Exercise description | Output only the lines that run from the line holding "OLED pin SCL: 6 -> A3" to the end of the data below, including both ends, without any pictures.

= = = = =

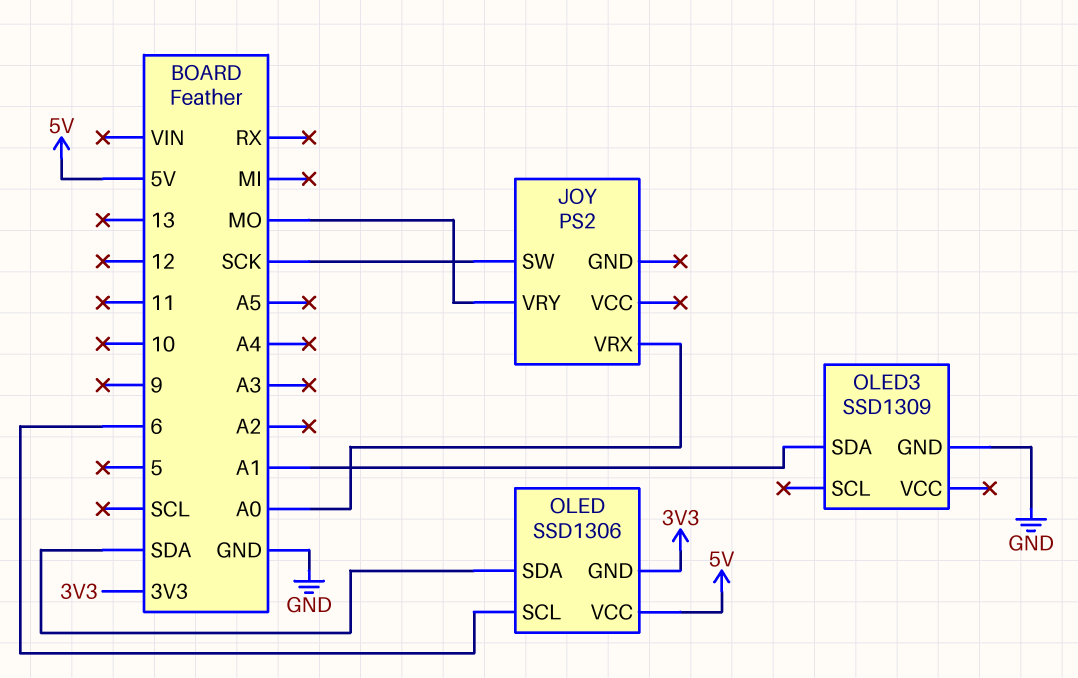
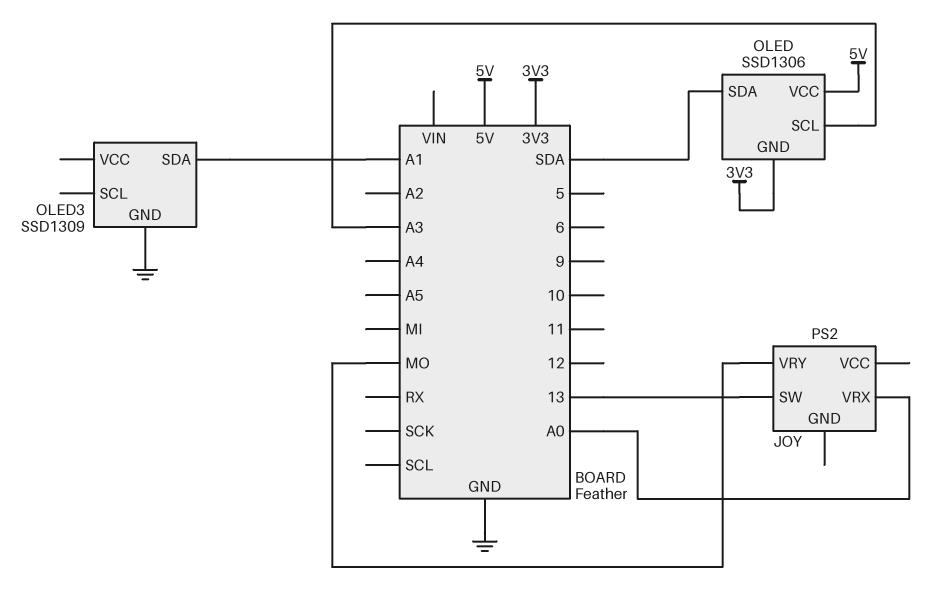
JOY pin SW: SCK -> 13
OLED pin SCL: 6 -> A3

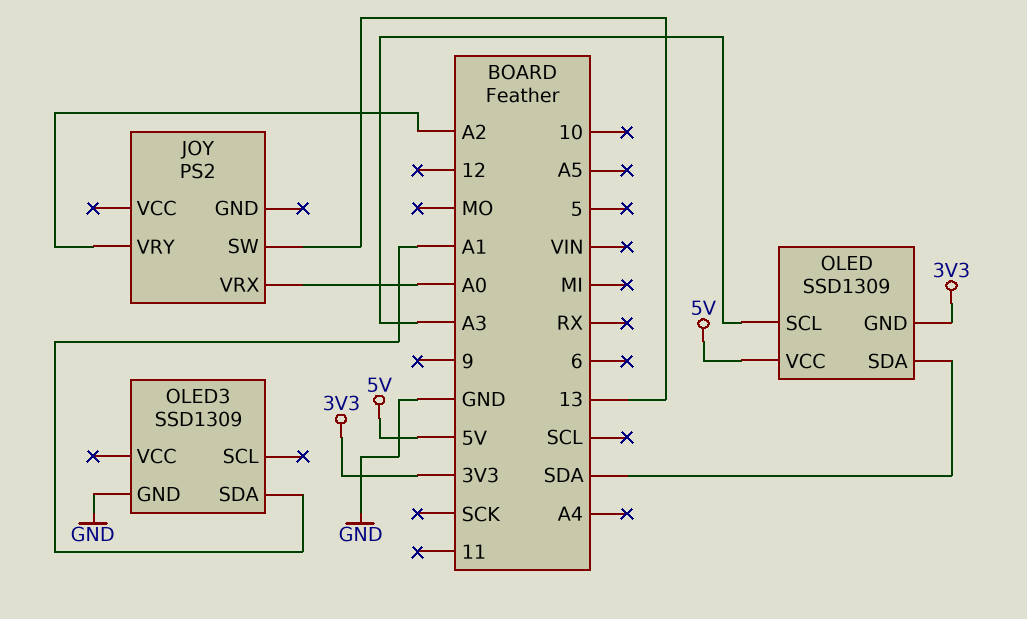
JOY pin VRY: MO -> A2
OLED: SSD1306 -> SSD1309

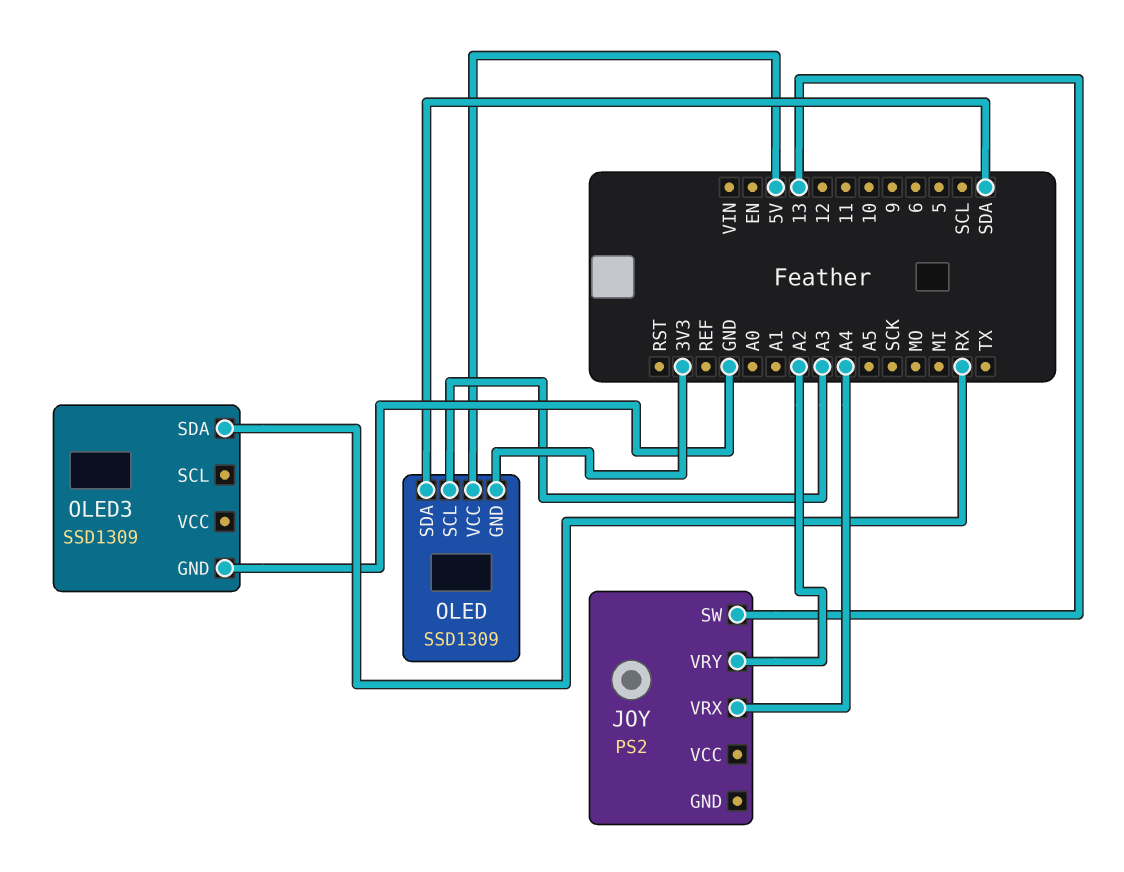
JOY pin VRX: A0 -> A4
OLED3 pin SDA: A1 -> RX

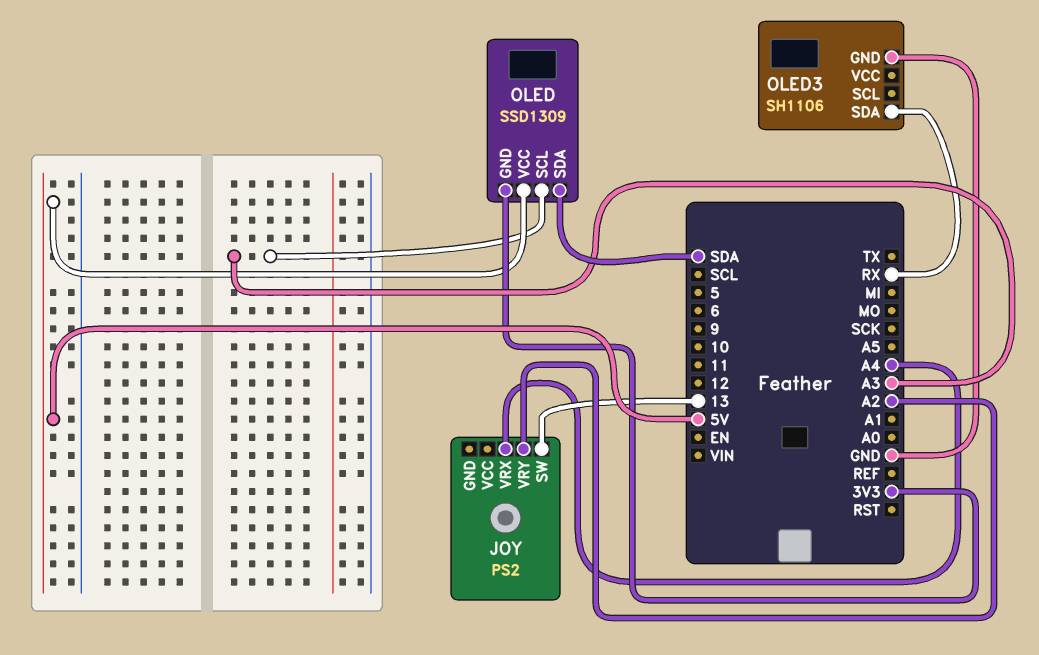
OLED3: SSD1309 -> SH1106

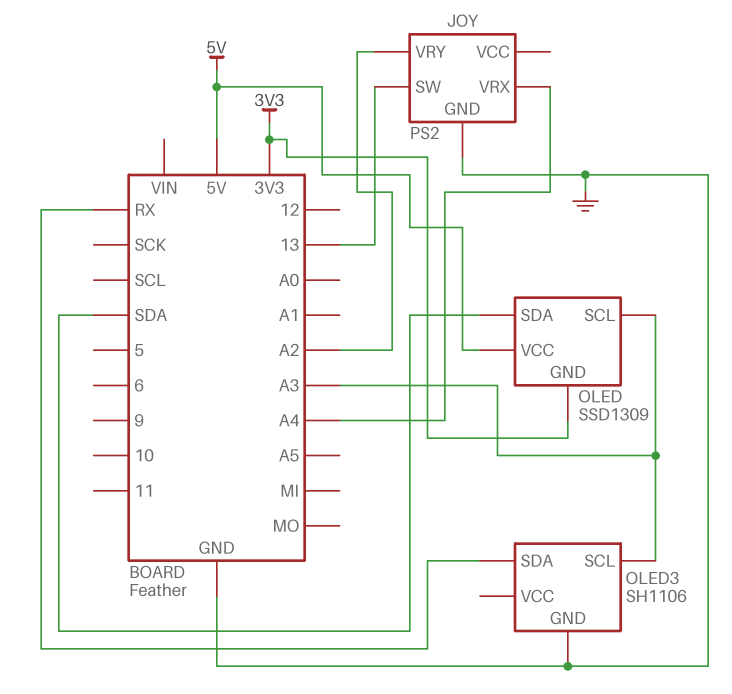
JOY pin GND: none -> GND
OLED3 pin SCL: none -> A3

= = = = =

Exercise output |
OLED pin SCL: 6 -> A3

JOY pin VRY: MO -> A2
OLED: SSD1306 -> SSD1309

JOY pin VRX: A0 -> A4
OLED3 pin SDA: A1 -> RX

OLED3: SSD1309 -> SH1106

JOY pin GND: none -> GND
OLED3 pin SCL: none -> A3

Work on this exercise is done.